- _RECORDS FOR THIS TASK_
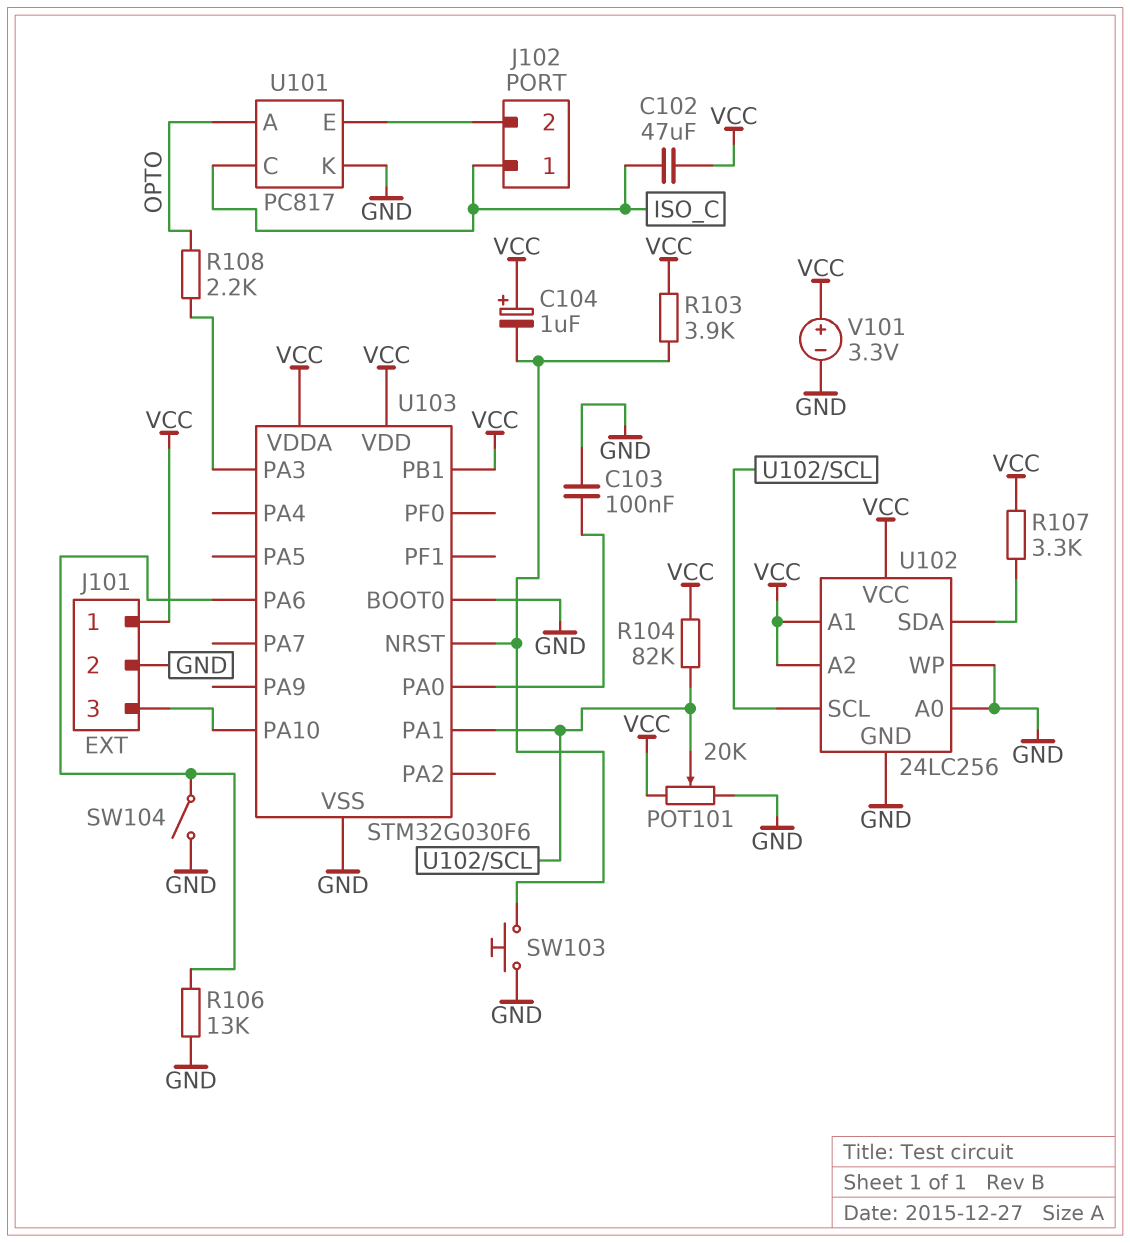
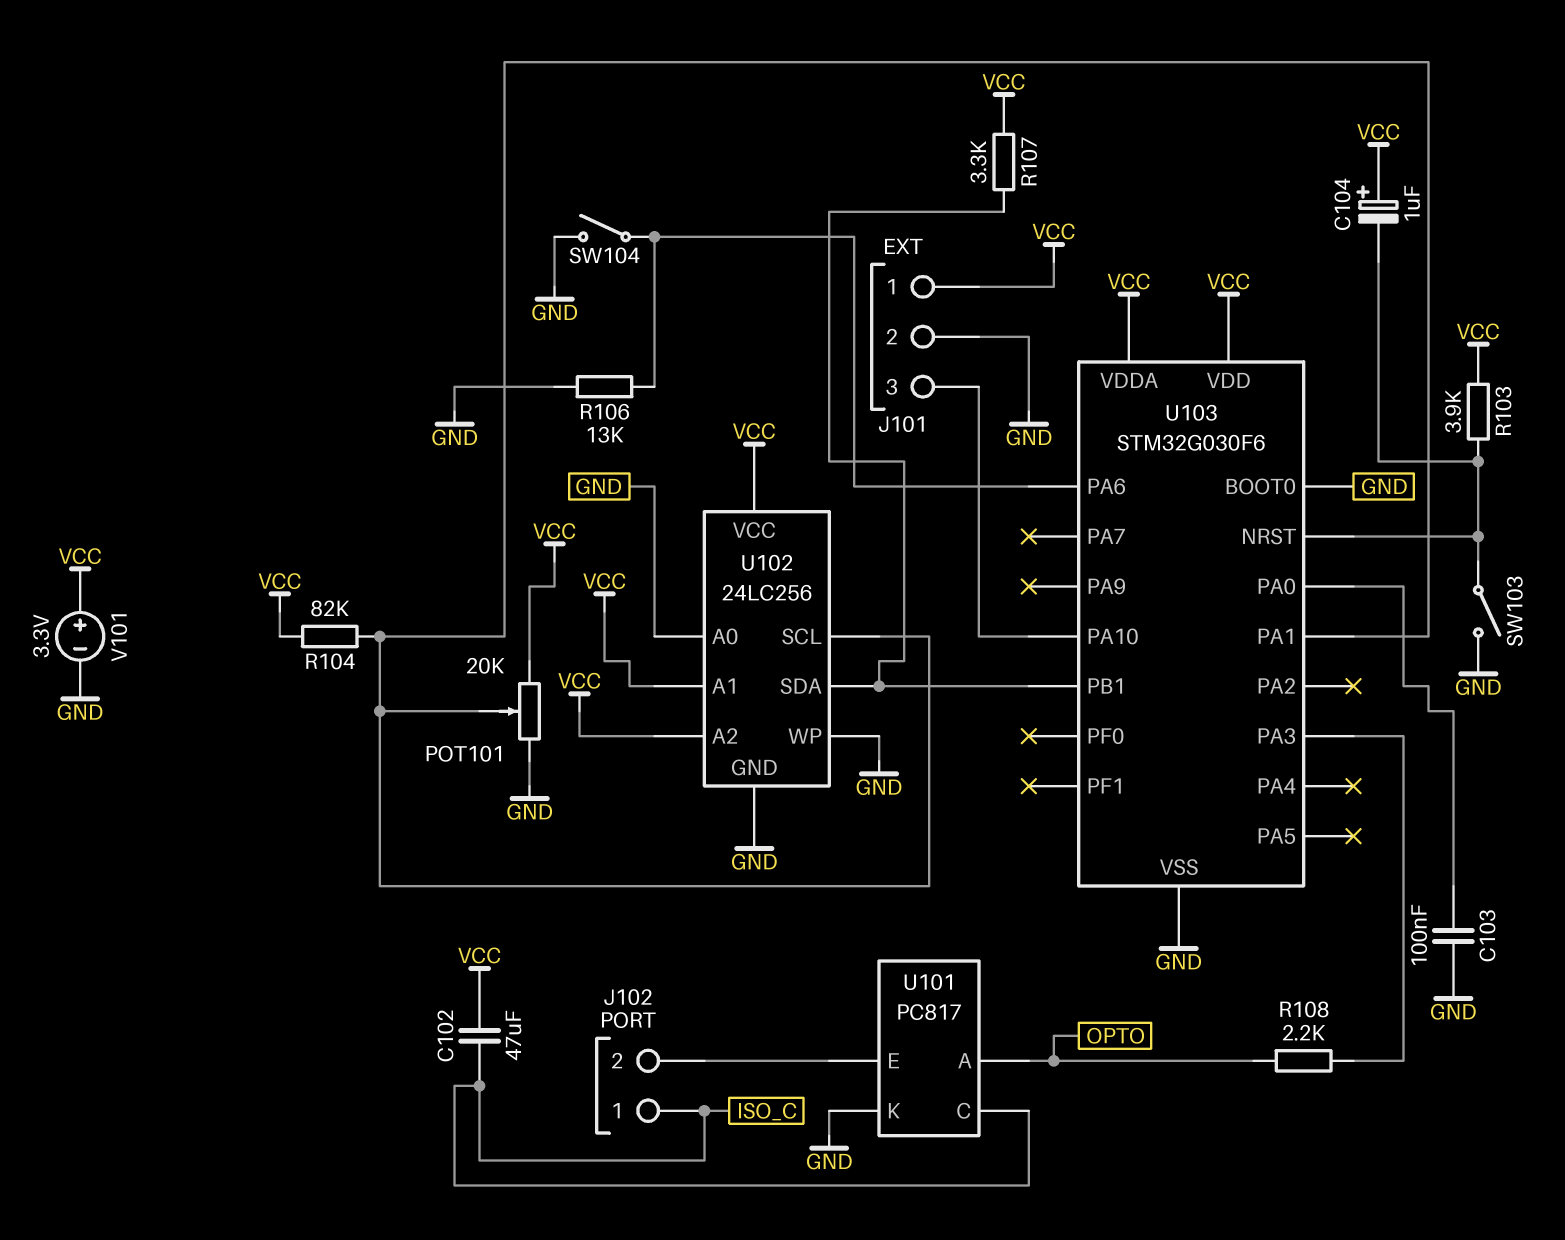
SW103: button (GND, U103/NRST) -> switch (GND, U103/NRST)
U103 pin PB1: VCC -> U102/SDA

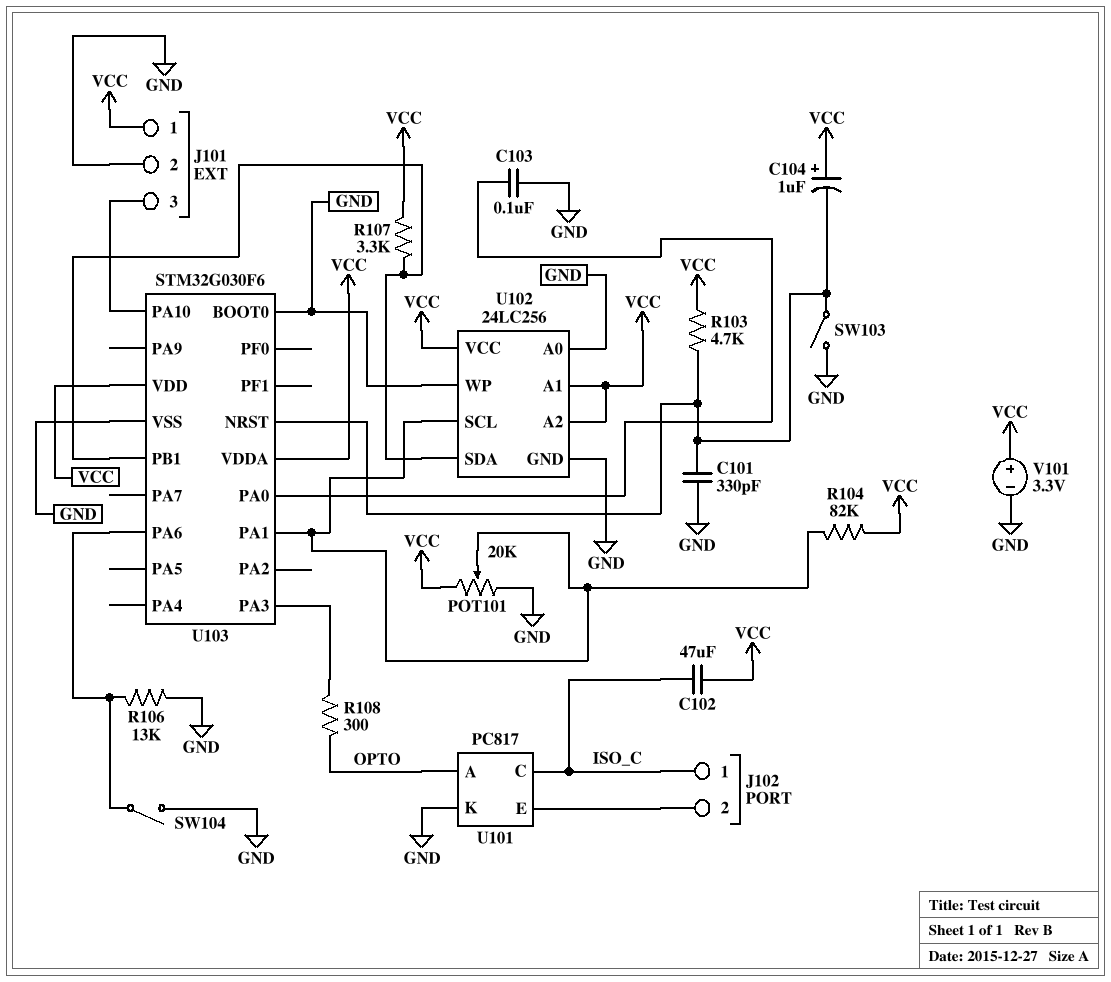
C101: none -> 330pF (GND, U103/NRST)
R103: 3.9k (U103/NRST, VCC) -> 4.7k (U103/NRST, VCC)
R108: 2.2k (OPTO, U103/PA3) -> 300 (OPTO, U103/PA3)

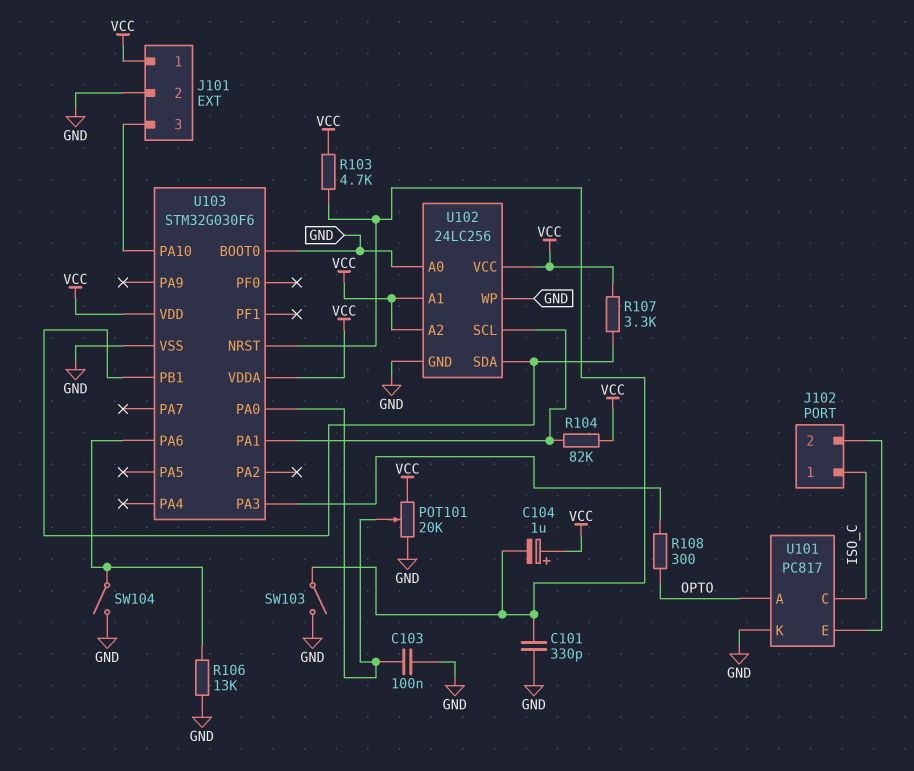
C102: 47uF (ISO_C, VCC) -> none
POT101: 20k (GND, VCC, wiper U102/SCL) -> 20k (GND, VCC, wiper U103/PA0)
V101: 3.3V (plus VCC, minus GND) -> none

- _DIRECTIONS FOR THIS TASK_
Line tally for "none": say how many lines of the records above contain it, and give nothing but the number.

- _ANSWER SPACE_
3